*What needs to be done*:
The line containing "yellow lemon [285,675,334,709]" and every line after it through the end of the records: return those exactly, and nothing more.

** Opening Input material block **

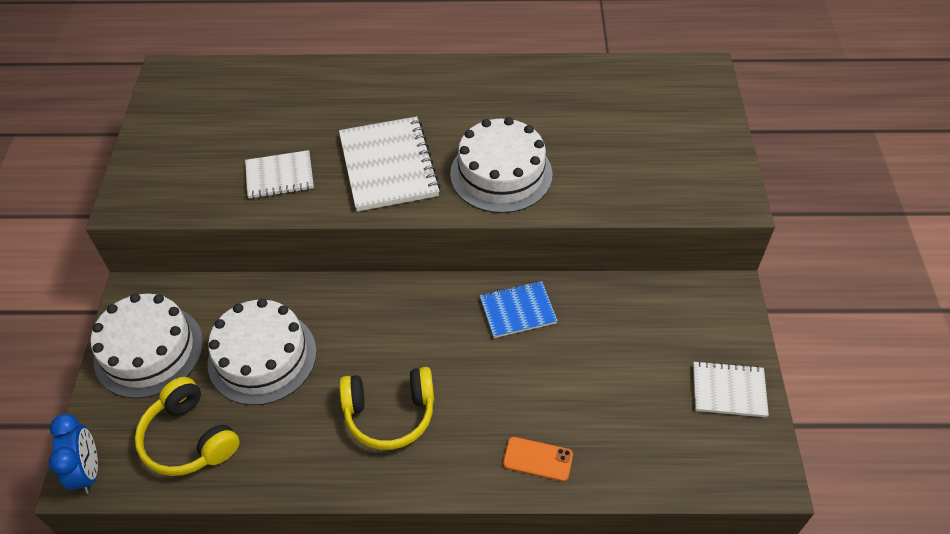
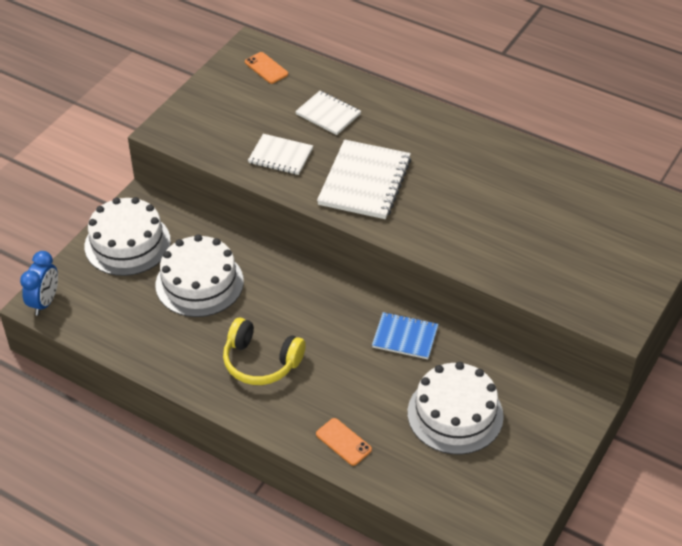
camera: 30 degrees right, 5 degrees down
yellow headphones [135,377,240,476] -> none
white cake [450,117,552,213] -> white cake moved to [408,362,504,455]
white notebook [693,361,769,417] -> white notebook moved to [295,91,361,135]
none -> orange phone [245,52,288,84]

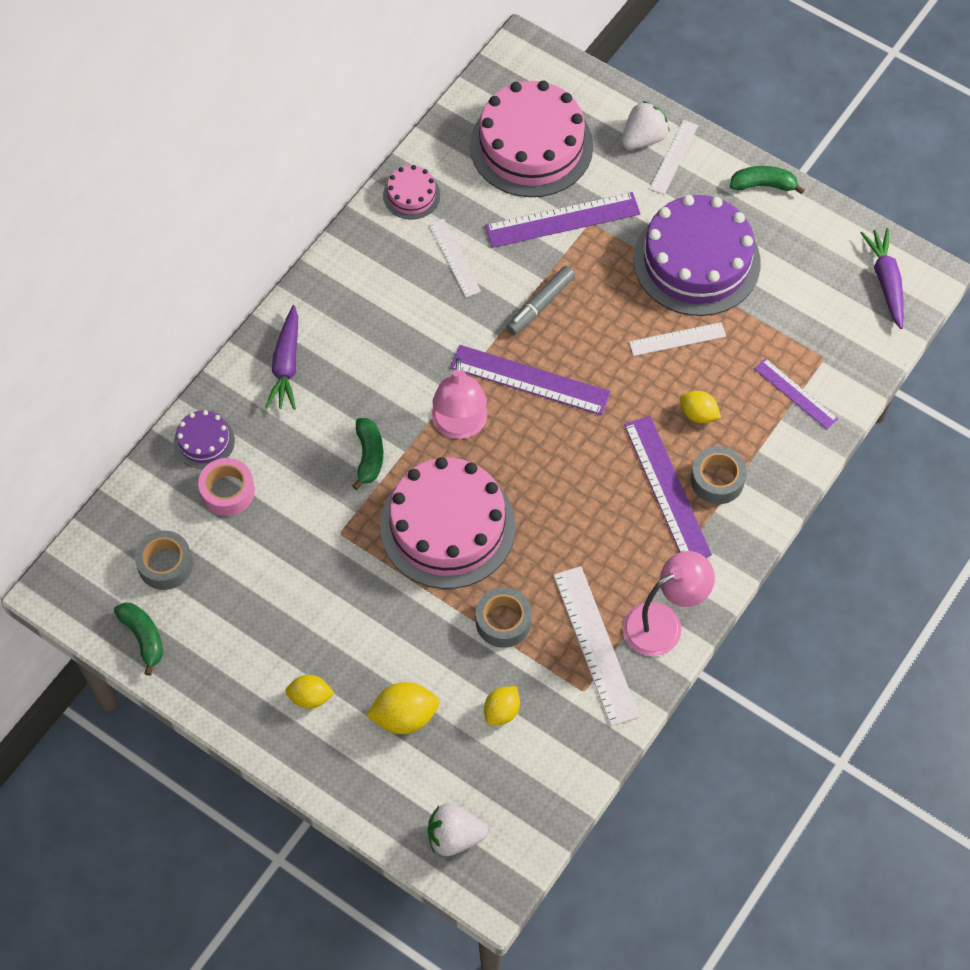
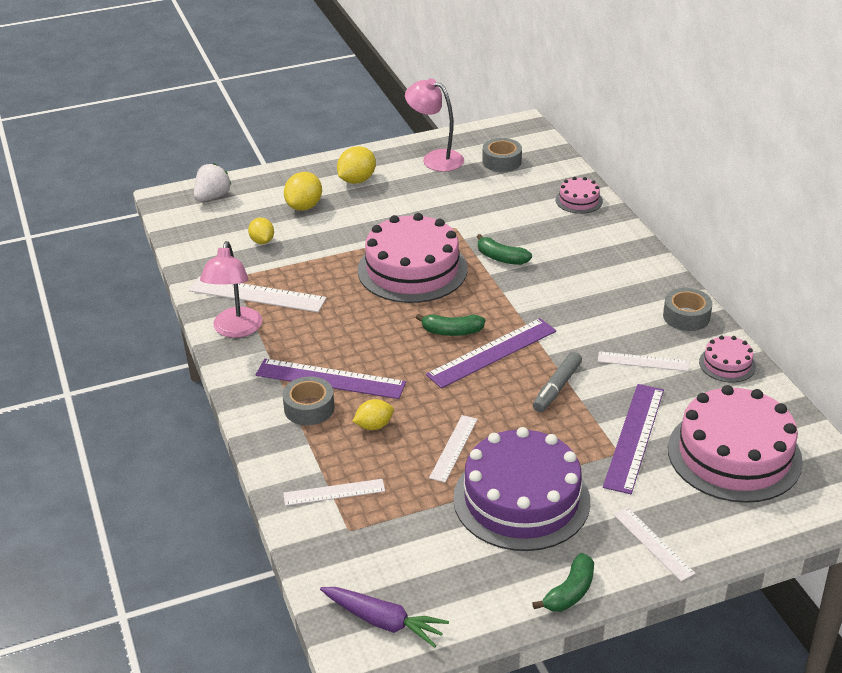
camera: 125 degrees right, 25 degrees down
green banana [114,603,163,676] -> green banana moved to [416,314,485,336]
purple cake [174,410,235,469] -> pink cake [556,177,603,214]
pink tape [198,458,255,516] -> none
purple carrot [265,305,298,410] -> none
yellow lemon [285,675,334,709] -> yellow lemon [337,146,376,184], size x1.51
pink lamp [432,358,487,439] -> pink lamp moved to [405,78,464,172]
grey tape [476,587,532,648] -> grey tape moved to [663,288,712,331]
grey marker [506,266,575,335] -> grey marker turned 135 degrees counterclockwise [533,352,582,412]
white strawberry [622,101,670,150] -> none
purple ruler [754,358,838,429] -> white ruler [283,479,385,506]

** Closing Input material block **

*Solved problem*:
yellow lemon [285,675,334,709] -> yellow lemon [337,146,376,184], size x1.51
pink lamp [432,358,487,439] -> pink lamp moved to [405,78,464,172]
grey tape [476,587,532,648] -> grey tape moved to [663,288,712,331]
grey marker [506,266,575,335] -> grey marker turned 135 degrees counterclockwise [533,352,582,412]
white strawberry [622,101,670,150] -> none
purple ruler [754,358,838,429] -> white ruler [283,479,385,506]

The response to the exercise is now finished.